- [WHAT YOU SHOULD DO]: Write out exactly the lines below from the one containing "GAS2 pin VCC: VIN -> 3V3" to the last, both ends kept, and nothing more; skip all pictures.

- [INFORMATION SHOWN]:
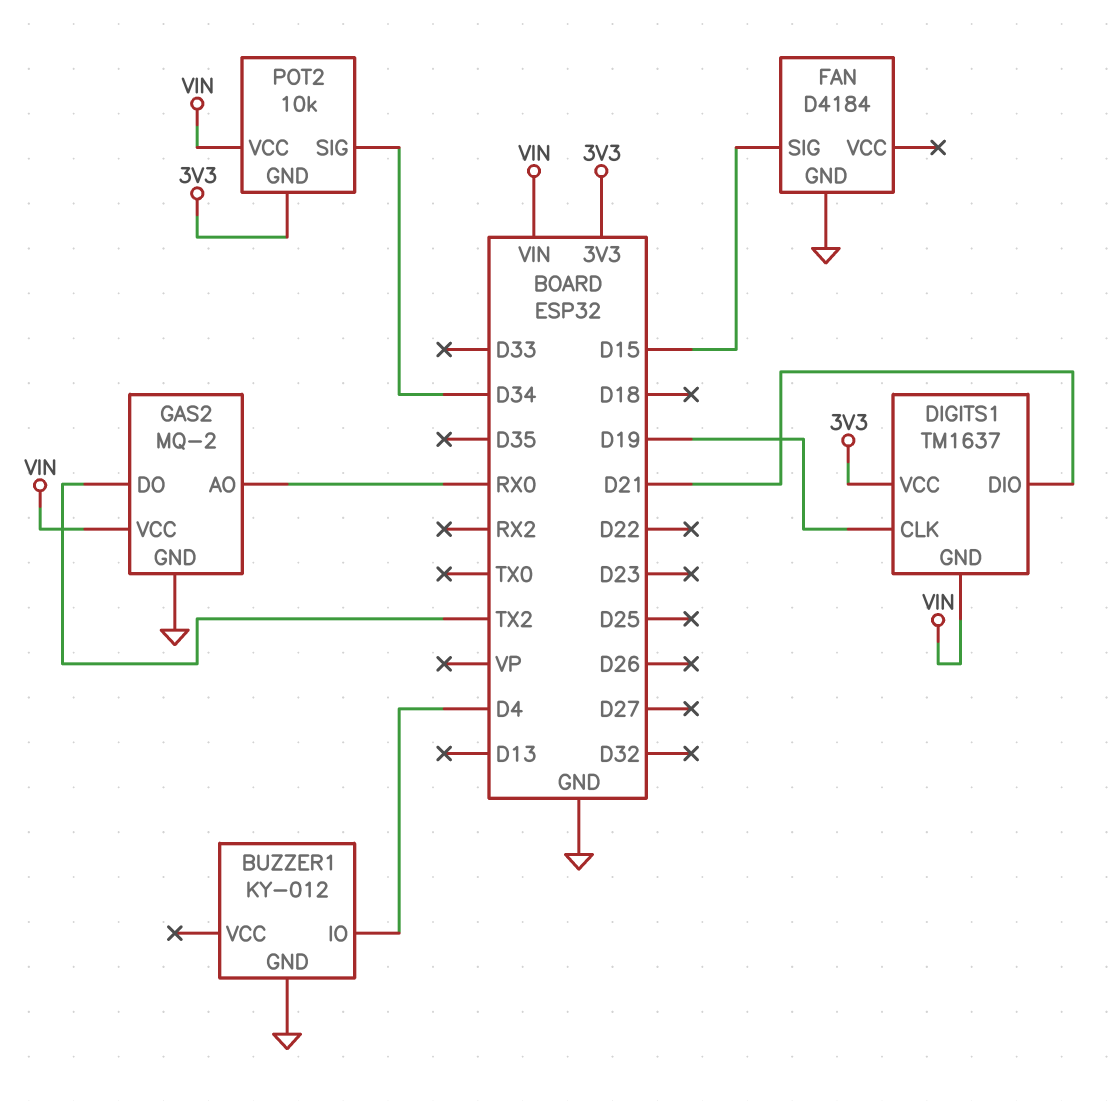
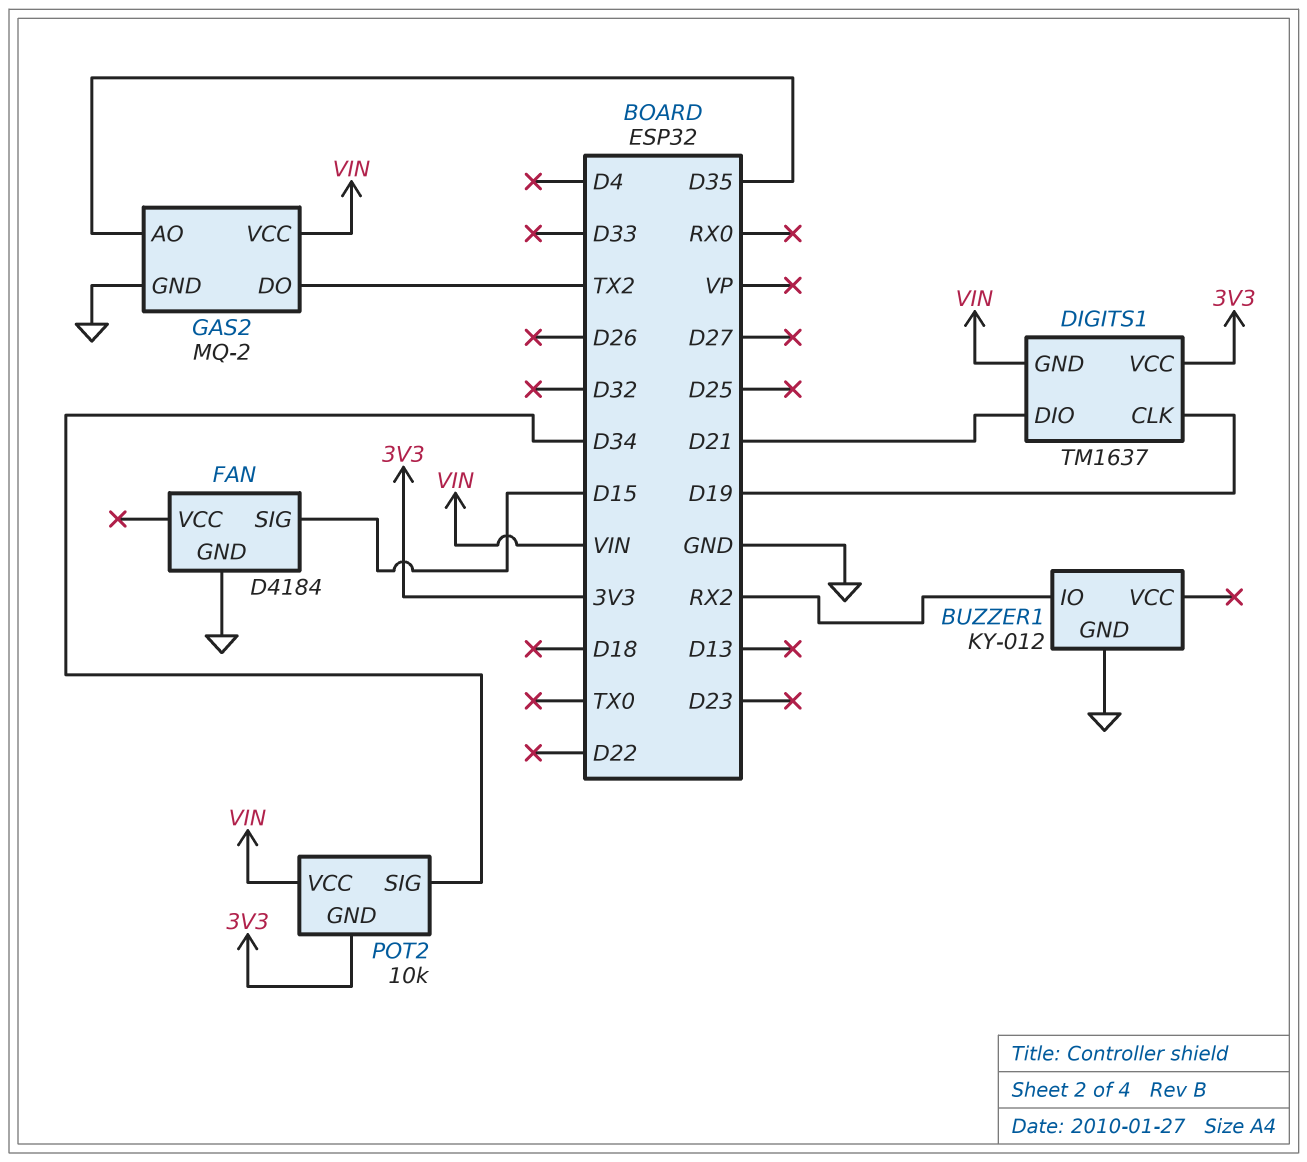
BUZZER1 pin IO: D4 -> RX2
GAS2 pin AO: RX0 -> D35

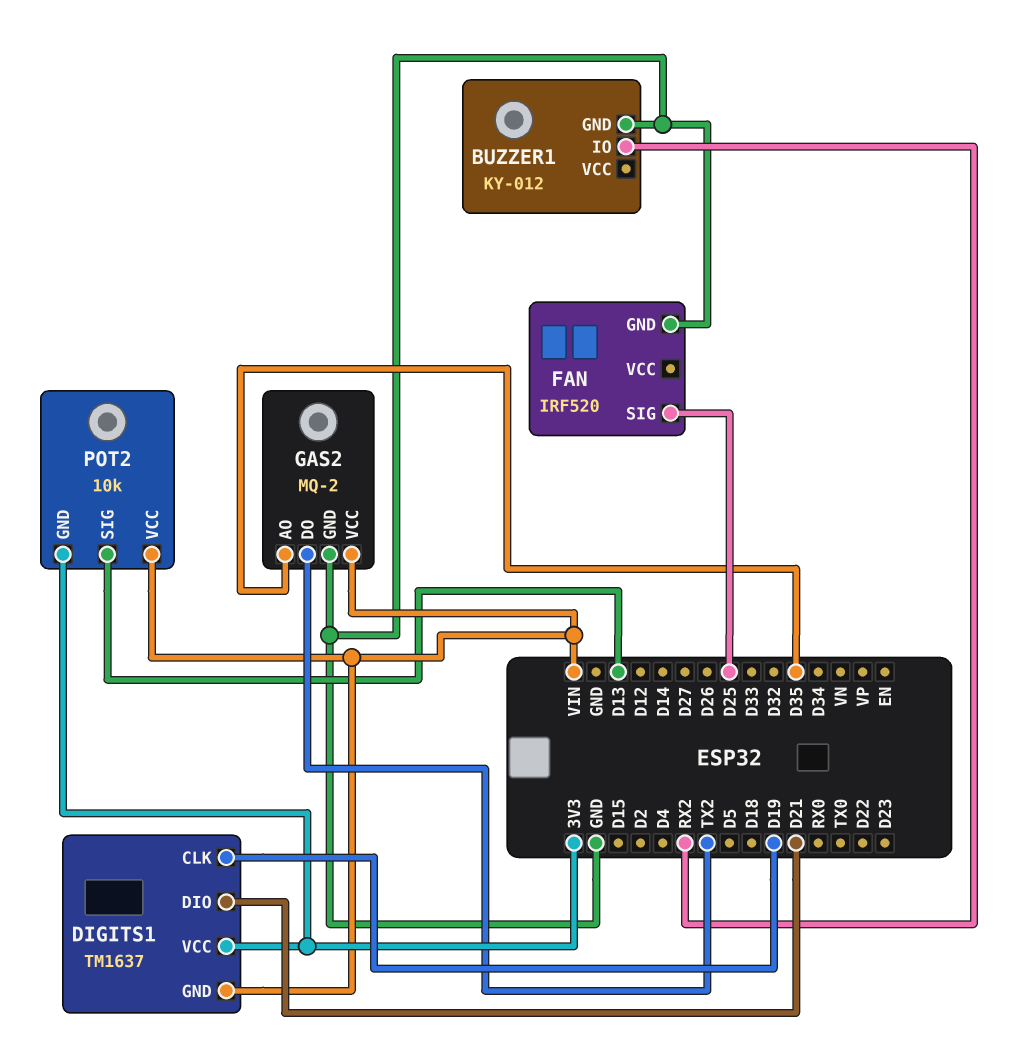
FAN: D4184 -> IRF520
FAN pin SIG: D15 -> D25
POT2 pin SIG: D34 -> D13

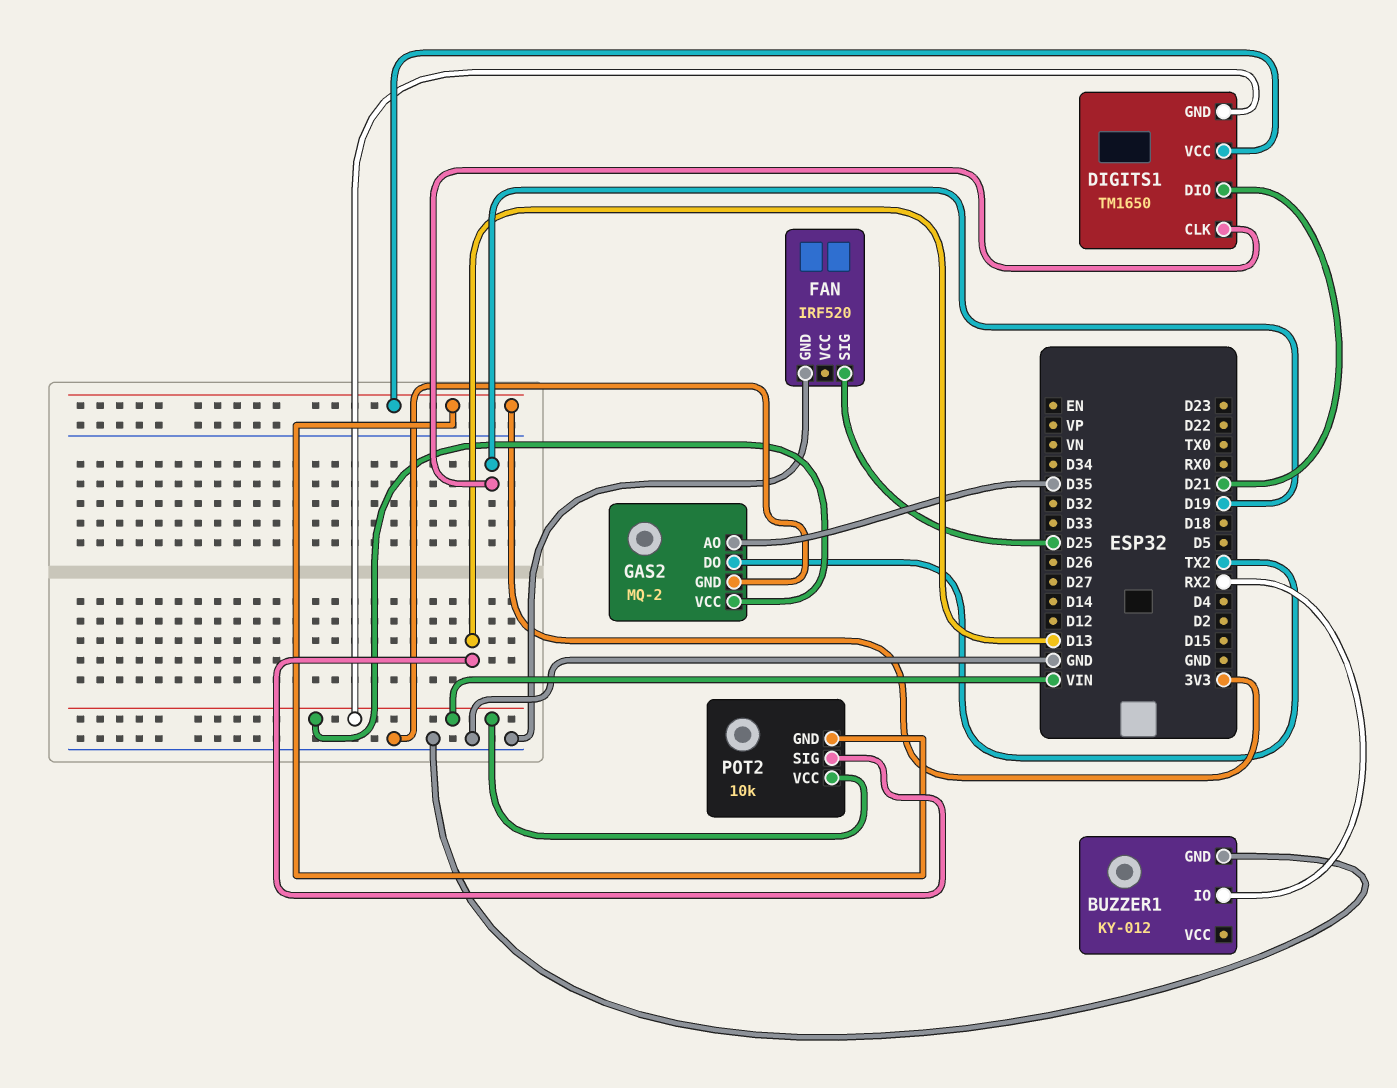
DIGITS1: TM1637 -> TM1650

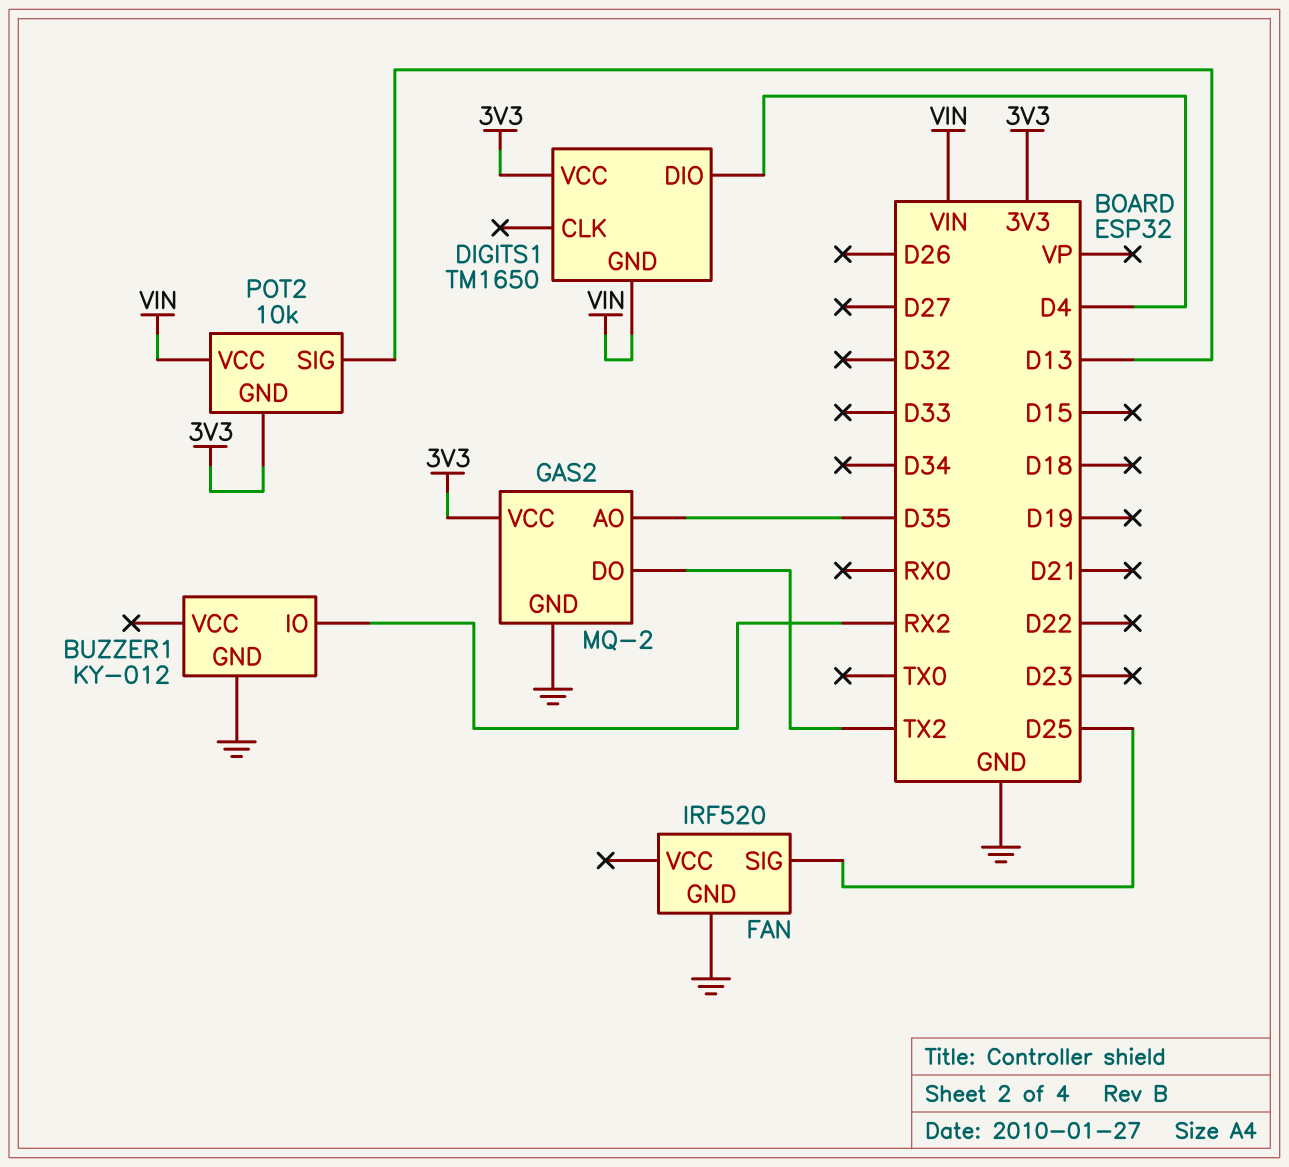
DIGITS1 pin CLK: D19 -> none
DIGITS1 pin DIO: D21 -> D4
GAS2 pin VCC: VIN -> 3V3

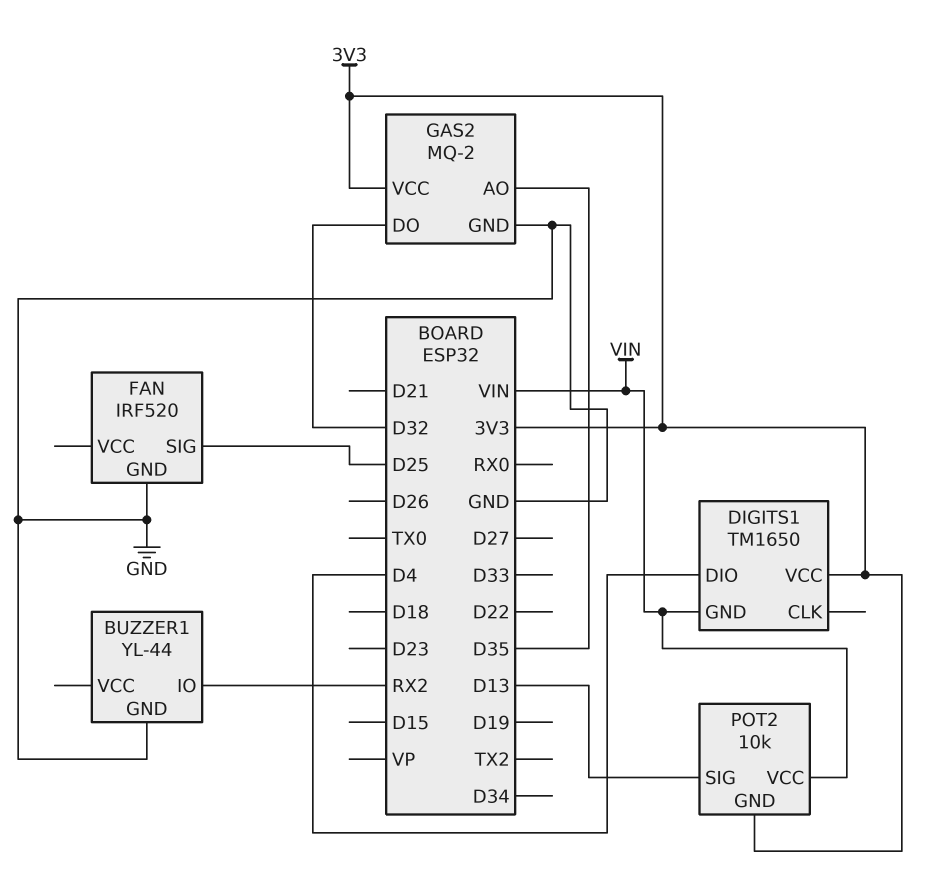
BUZZER1: KY-012 -> YL-44
GAS2 pin DO: TX2 -> D32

- [SOLUTION FOR THIS EXERCISE]:
GAS2 pin VCC: VIN -> 3V3

BUZZER1: KY-012 -> YL-44
GAS2 pin DO: TX2 -> D32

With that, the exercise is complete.